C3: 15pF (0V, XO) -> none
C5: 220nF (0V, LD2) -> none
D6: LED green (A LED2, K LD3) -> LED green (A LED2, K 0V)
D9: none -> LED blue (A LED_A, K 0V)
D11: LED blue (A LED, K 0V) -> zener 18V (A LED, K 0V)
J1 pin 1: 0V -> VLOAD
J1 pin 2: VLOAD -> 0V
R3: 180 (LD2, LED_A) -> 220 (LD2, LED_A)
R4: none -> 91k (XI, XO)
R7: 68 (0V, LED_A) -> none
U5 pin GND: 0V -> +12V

DIRECTIONS FOR THIS TASK -> Each line above must be retyped exactly in the response.

RESULT OF THE TASK ->
C3: 15pF (0V, XO) -> none
C5: 220nF (0V, LD2) -> none
D6: LED green (A LED2, K LD3) -> LED green (A LED2, K 0V)
D9: none -> LED blue (A LED_A, K 0V)
D11: LED blue (A LED, K 0V) -> zener 18V (A LED, K 0V)
J1 pin 1: 0V -> VLOAD
J1 pin 2: VLOAD -> 0V
R3: 180 (LD2, LED_A) -> 220 (LD2, LED_A)
R4: none -> 91k (XI, XO)
R7: 68 (0V, LED_A) -> none
U5 pin GND: 0V -> +12V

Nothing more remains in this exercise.